#### DESCRIPTION OF THE TASK
Copy the entries below exactly. Images do not belong in the copy.

______________________________

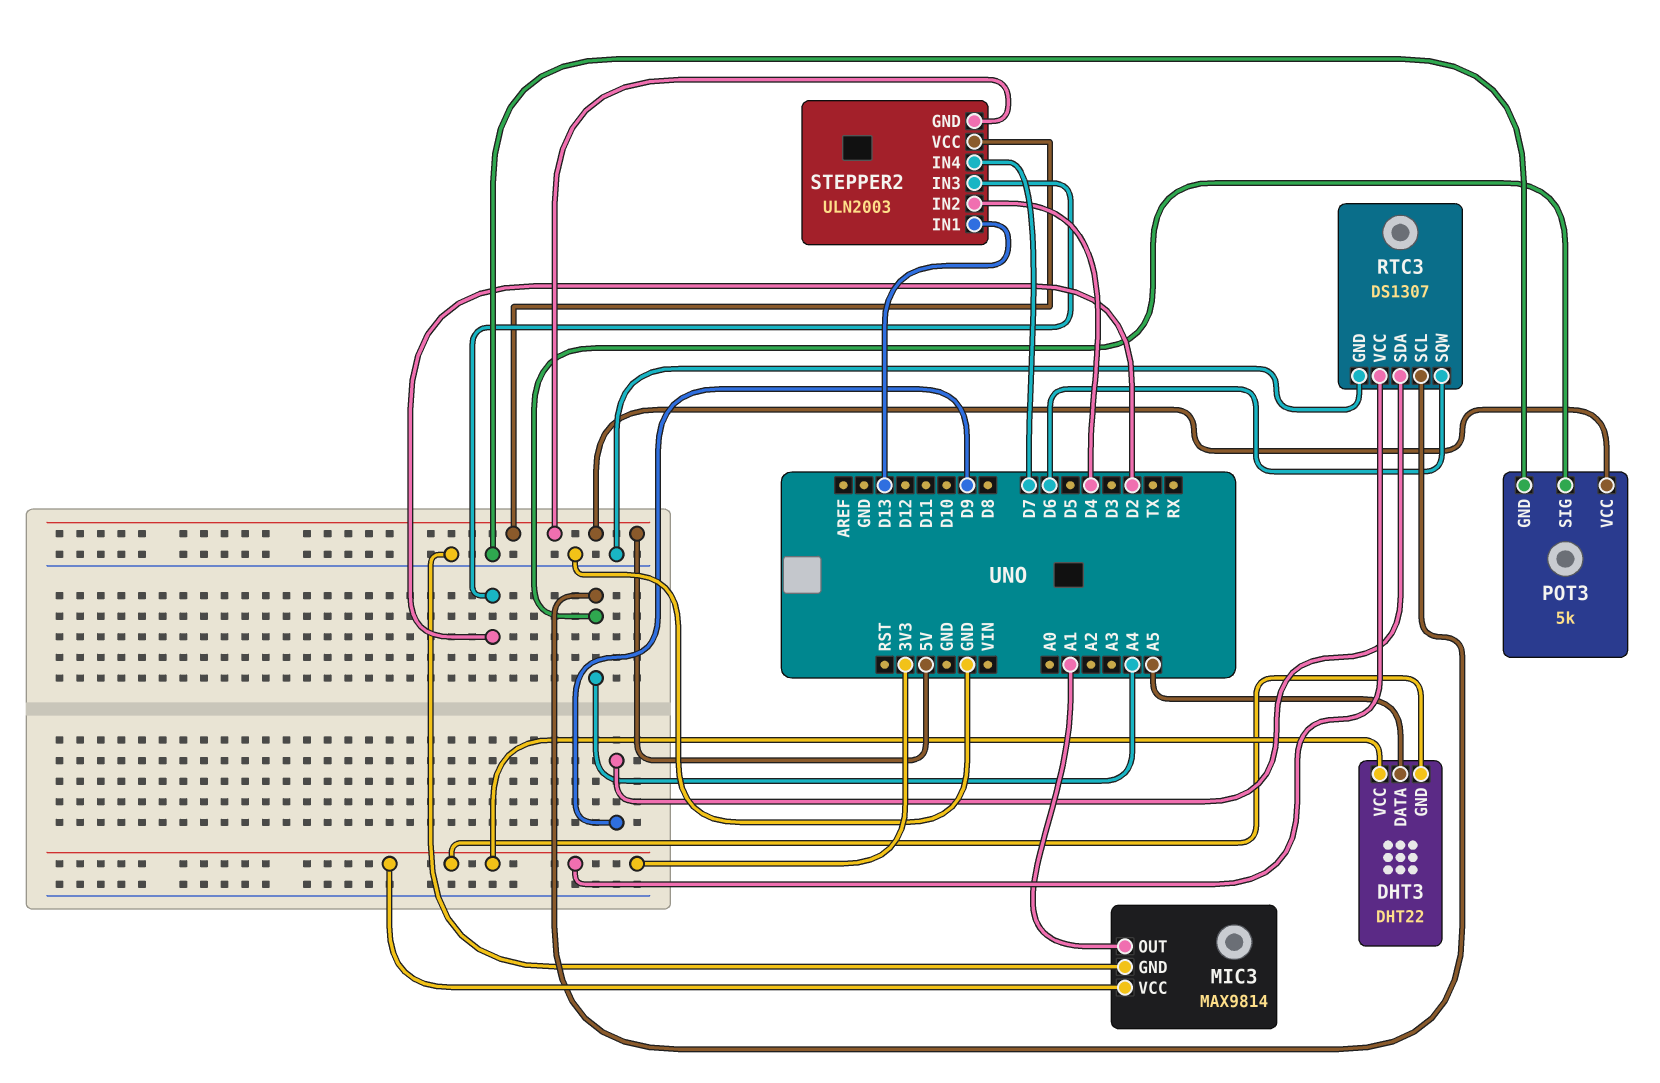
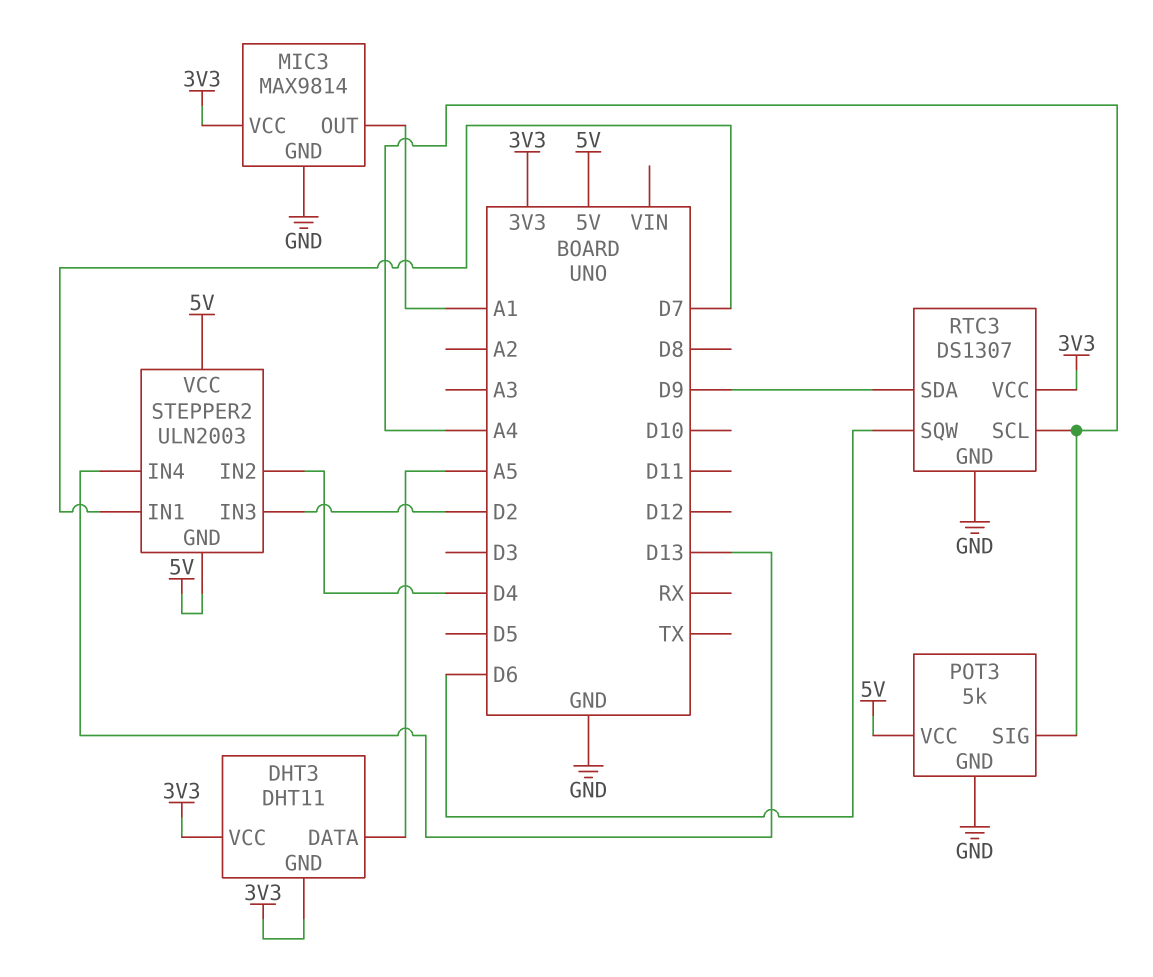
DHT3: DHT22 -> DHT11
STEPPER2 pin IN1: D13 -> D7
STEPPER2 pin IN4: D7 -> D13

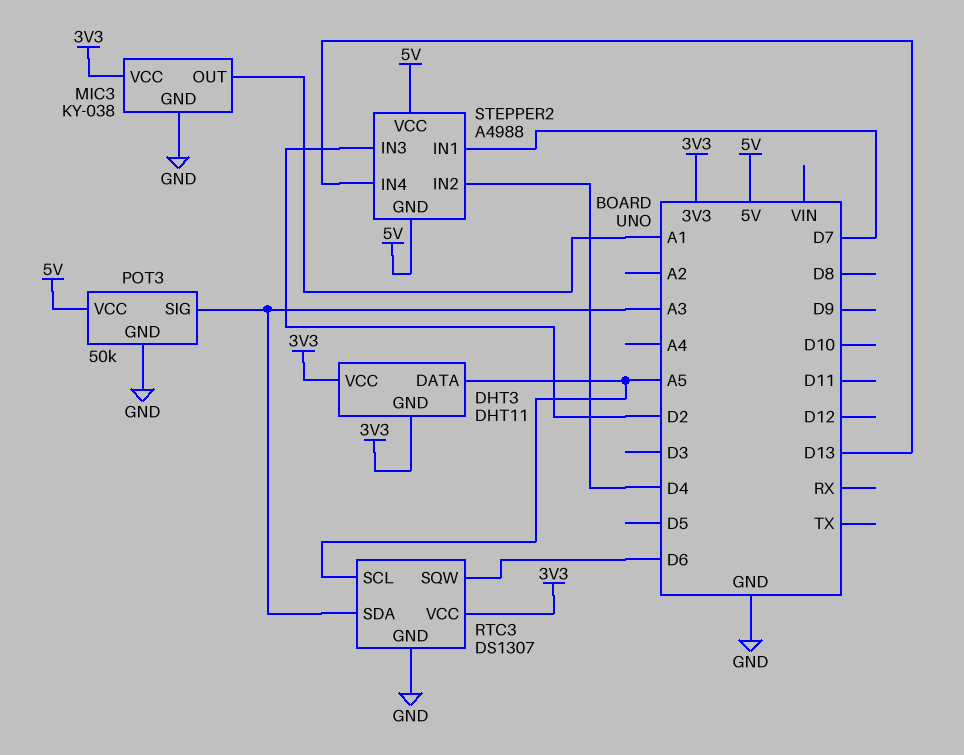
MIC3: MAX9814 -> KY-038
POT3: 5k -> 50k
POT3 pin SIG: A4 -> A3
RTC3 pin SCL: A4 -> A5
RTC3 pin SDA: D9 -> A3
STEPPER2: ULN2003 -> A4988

______________________________

#### ANSWER BOX
DHT3: DHT22 -> DHT11
STEPPER2 pin IN1: D13 -> D7
STEPPER2 pin IN4: D7 -> D13

MIC3: MAX9814 -> KY-038
POT3: 5k -> 50k
POT3 pin SIG: A4 -> A3
RTC3 pin SCL: A4 -> A5
RTC3 pin SDA: D9 -> A3
STEPPER2: ULN2003 -> A4988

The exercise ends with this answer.